====== Data extracts

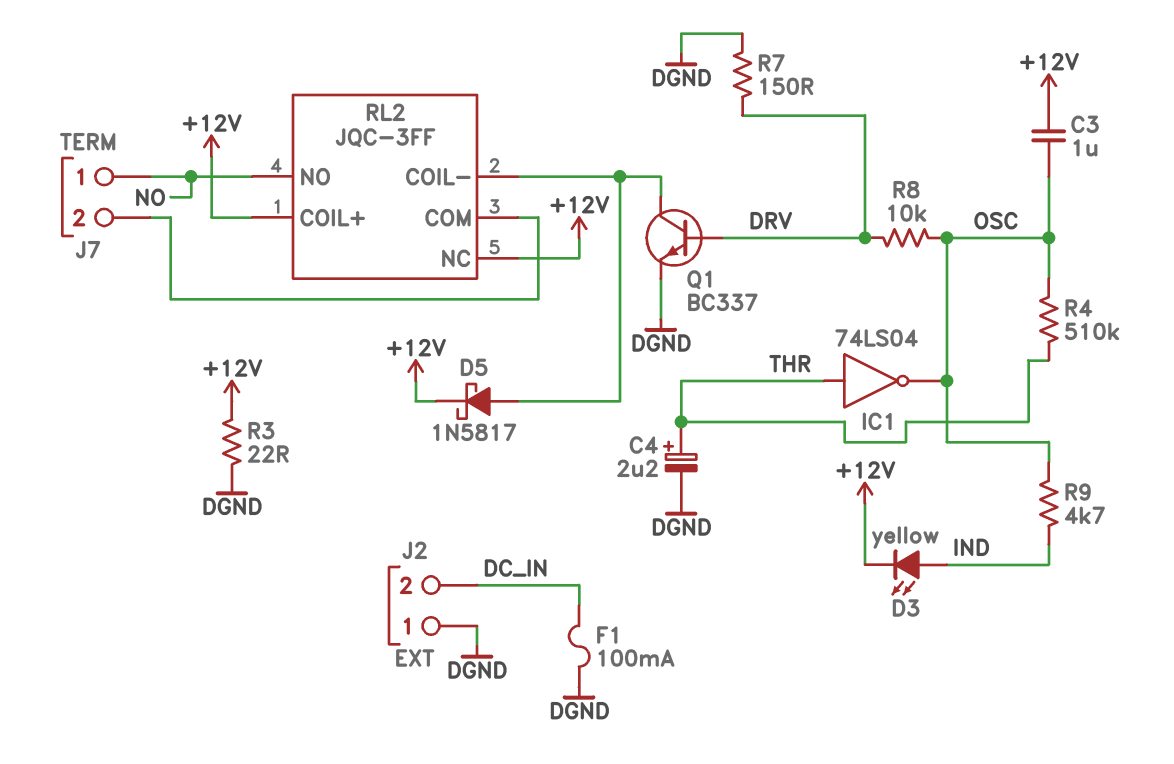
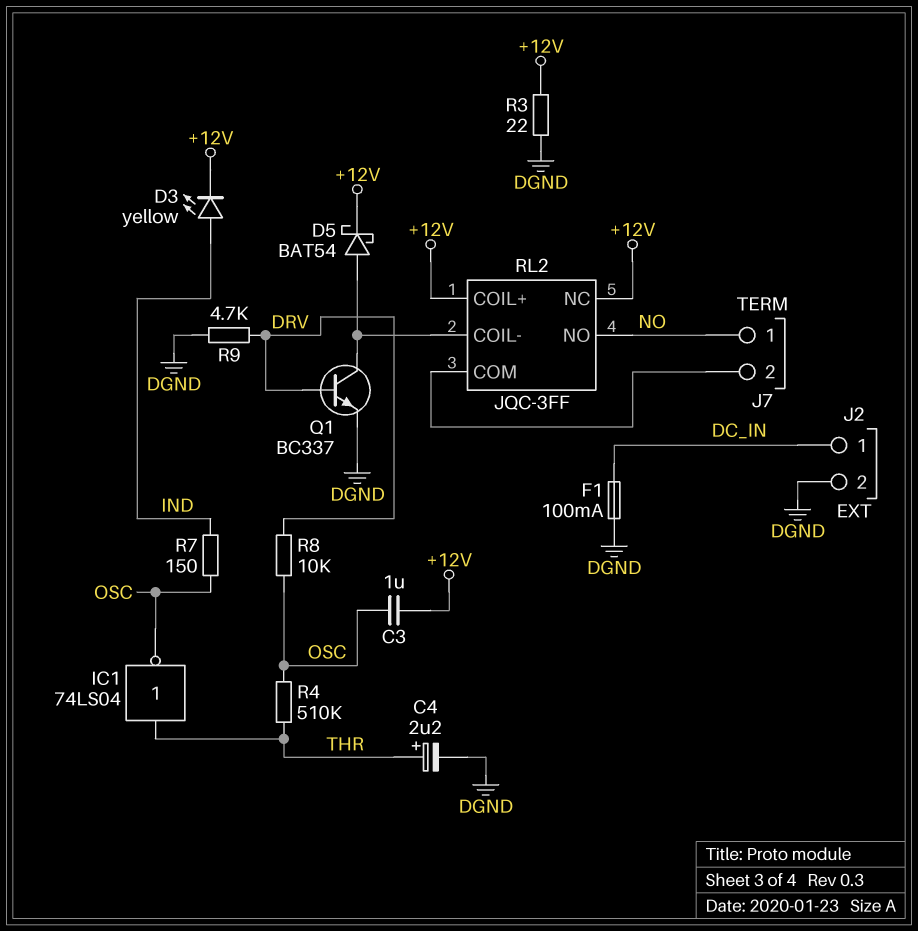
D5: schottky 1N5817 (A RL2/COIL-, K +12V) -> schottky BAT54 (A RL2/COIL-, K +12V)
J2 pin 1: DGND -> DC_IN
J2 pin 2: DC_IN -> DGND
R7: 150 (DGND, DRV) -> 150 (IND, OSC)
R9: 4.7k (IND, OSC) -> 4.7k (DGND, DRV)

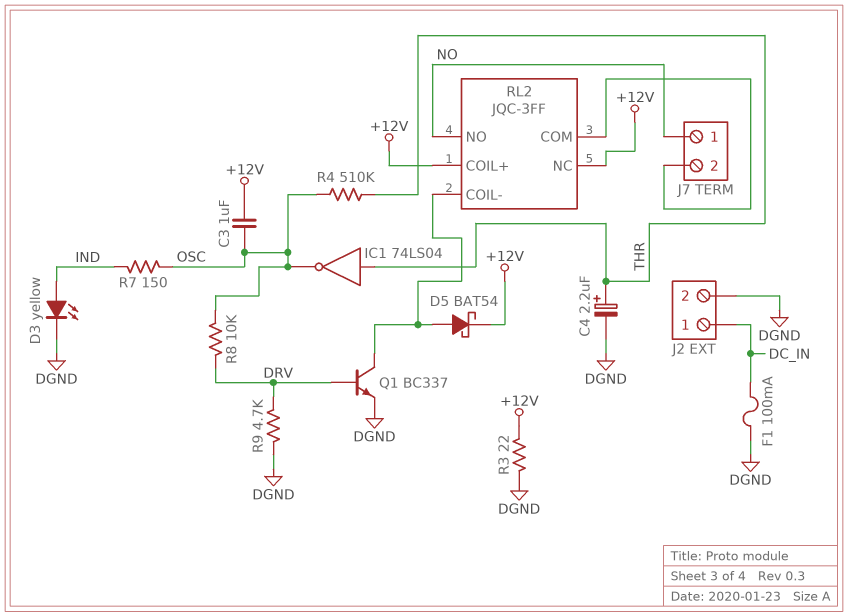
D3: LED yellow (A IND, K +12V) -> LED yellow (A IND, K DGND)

============
====== Data extracts

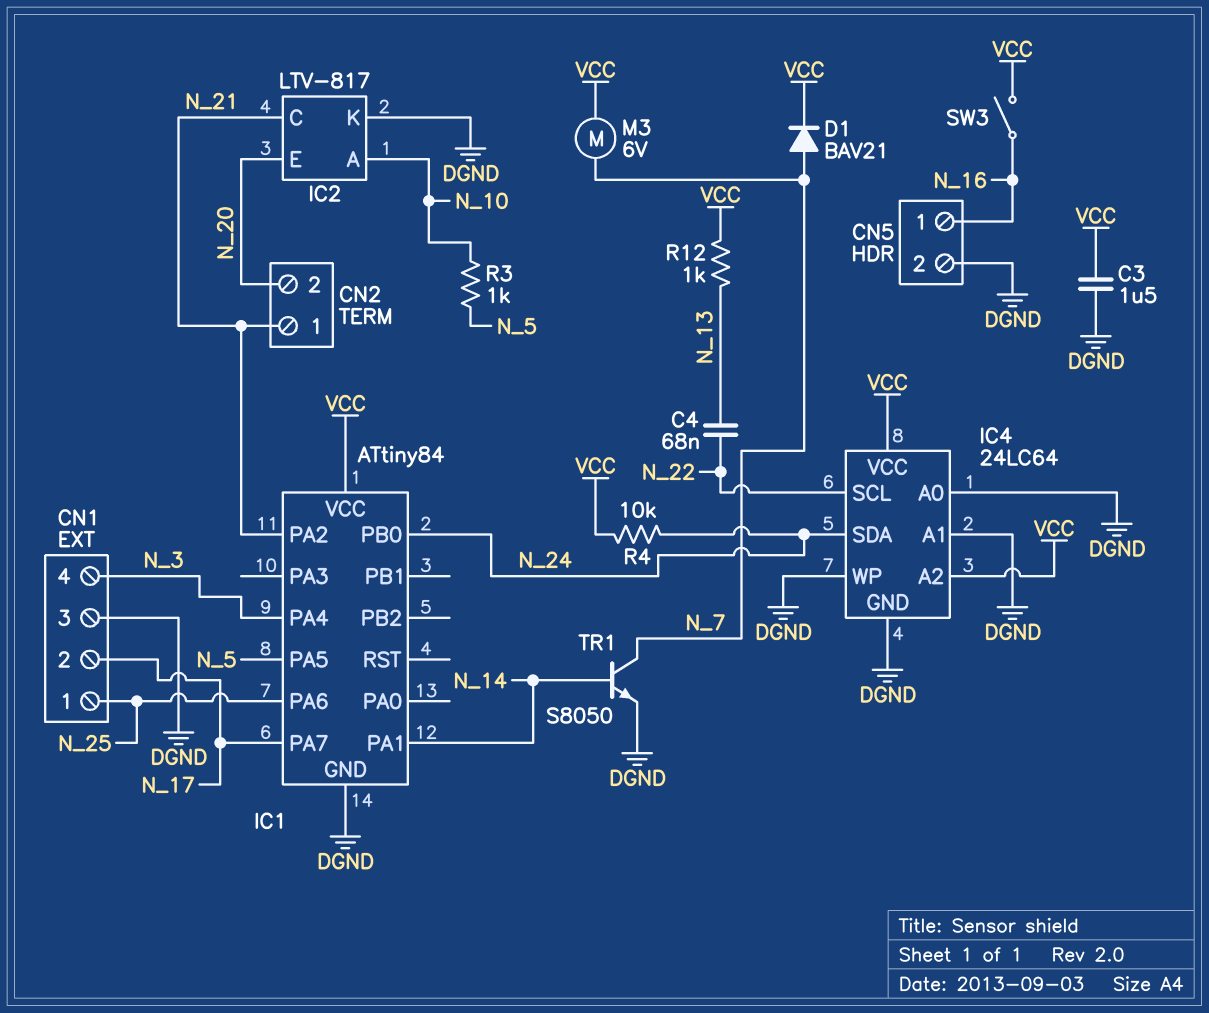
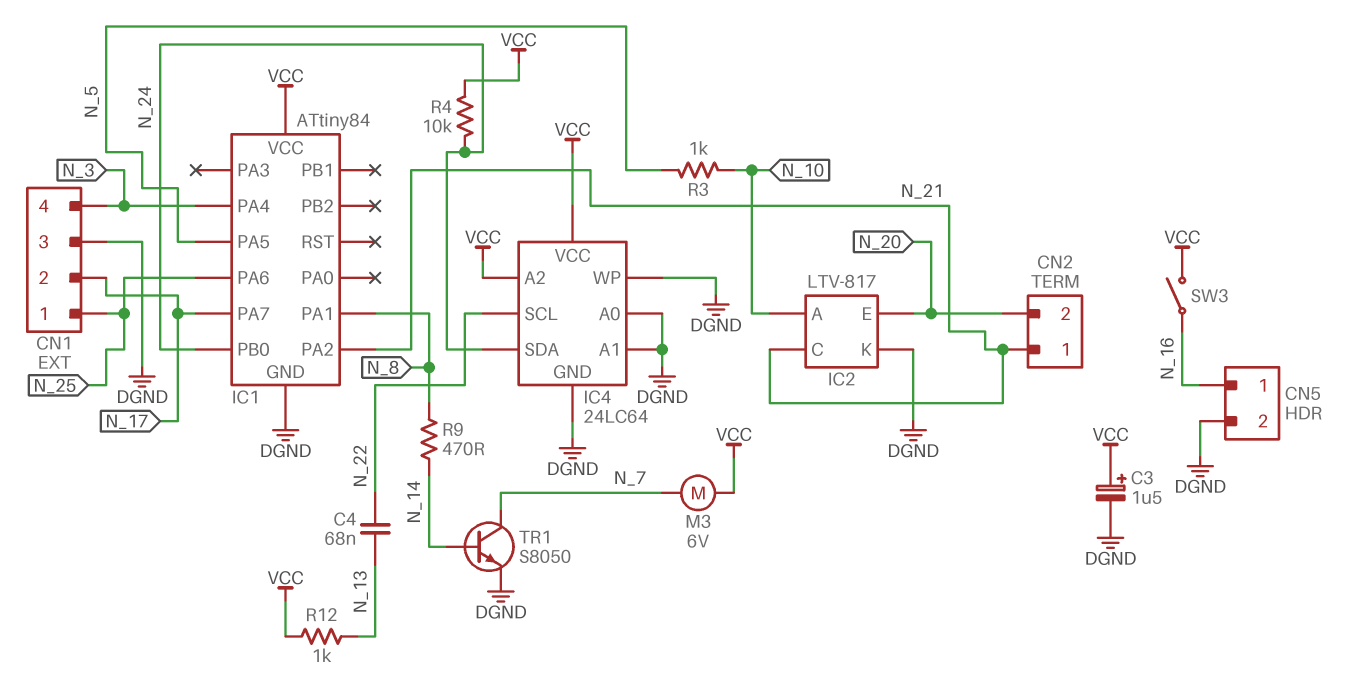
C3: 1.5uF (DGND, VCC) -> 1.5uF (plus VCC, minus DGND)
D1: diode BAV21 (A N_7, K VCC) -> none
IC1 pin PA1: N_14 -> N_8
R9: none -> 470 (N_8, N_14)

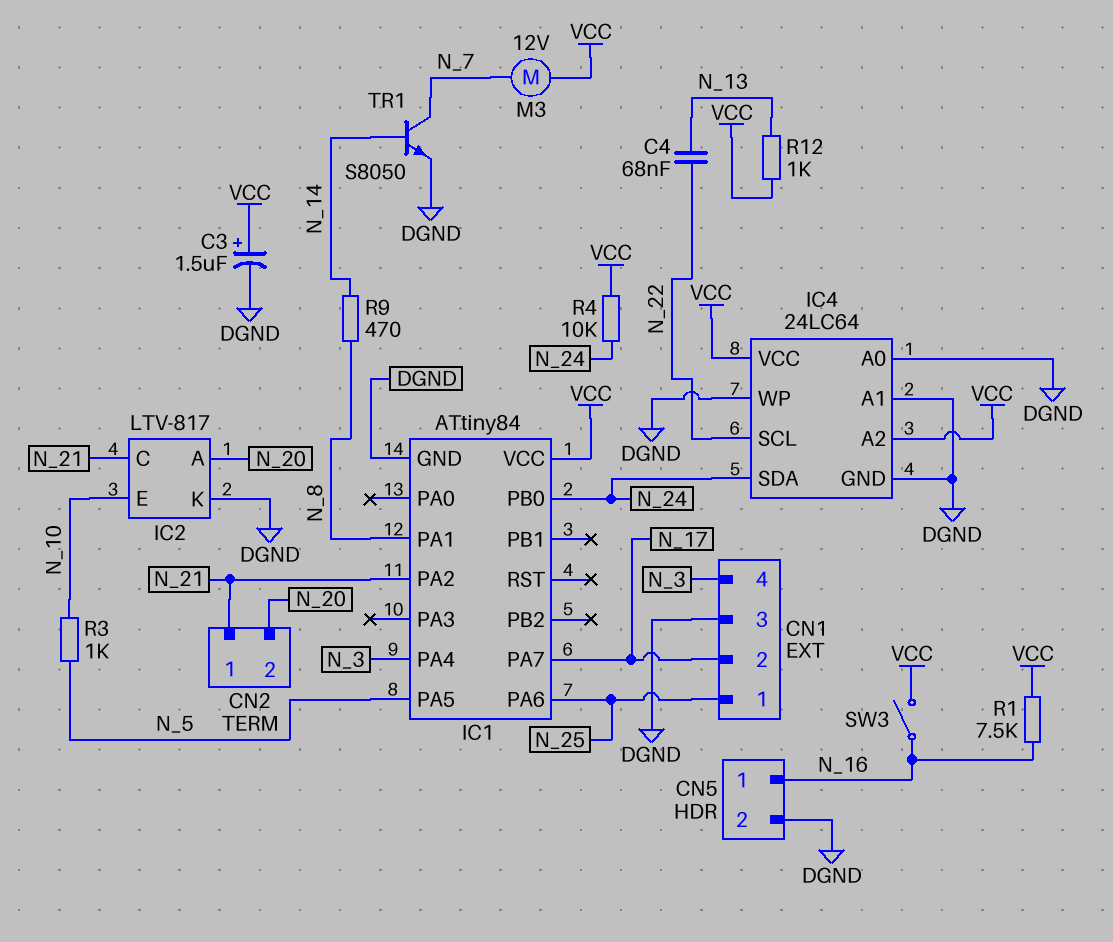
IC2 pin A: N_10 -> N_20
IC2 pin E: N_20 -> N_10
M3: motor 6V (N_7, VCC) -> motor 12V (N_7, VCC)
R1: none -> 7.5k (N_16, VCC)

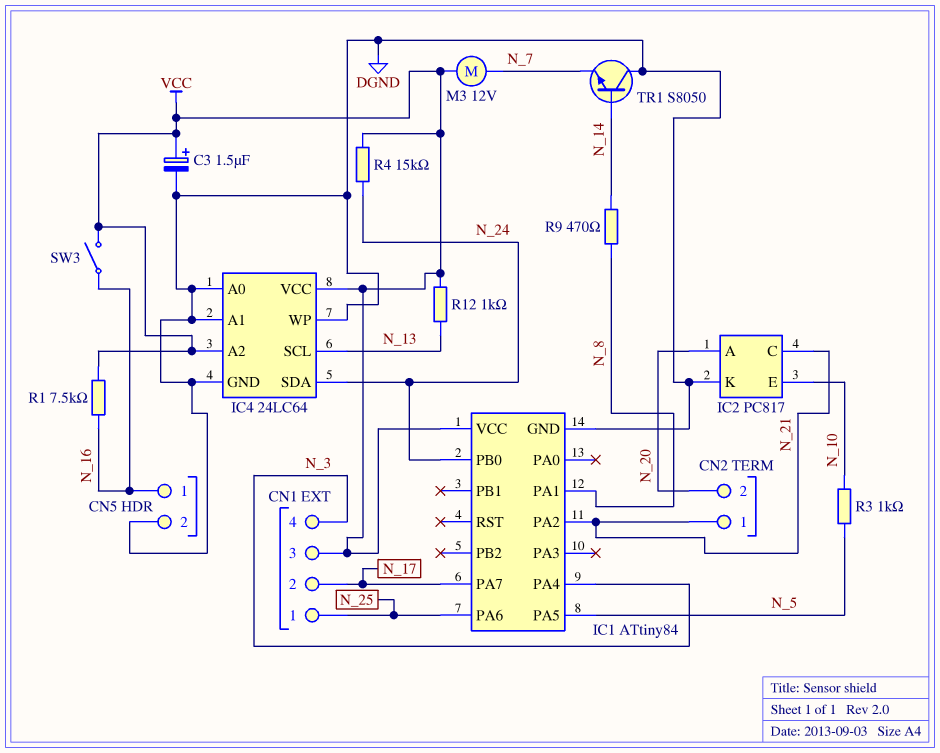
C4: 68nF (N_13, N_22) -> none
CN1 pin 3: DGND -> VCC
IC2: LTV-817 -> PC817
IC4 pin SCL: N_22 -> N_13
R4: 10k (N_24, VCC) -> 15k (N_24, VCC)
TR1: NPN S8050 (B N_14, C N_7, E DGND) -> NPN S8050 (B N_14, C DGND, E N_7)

============

Problem to work on →
For this exercise, transcribe exactly the part of the records above that opens with the line containing "R7: 150 (DGND, DRV) -> 150 (IND, OSC)" and closes with the one containing "D3: LED yellow". Pictures are not part of the copy.

Answer section →
R7: 150 (DGND, DRV) -> 150 (IND, OSC)
R9: 4.7k (IND, OSC) -> 4.7k (DGND, DRV)

D3: LED yellow (A IND, K +12V) -> LED yellow (A IND, K DGND)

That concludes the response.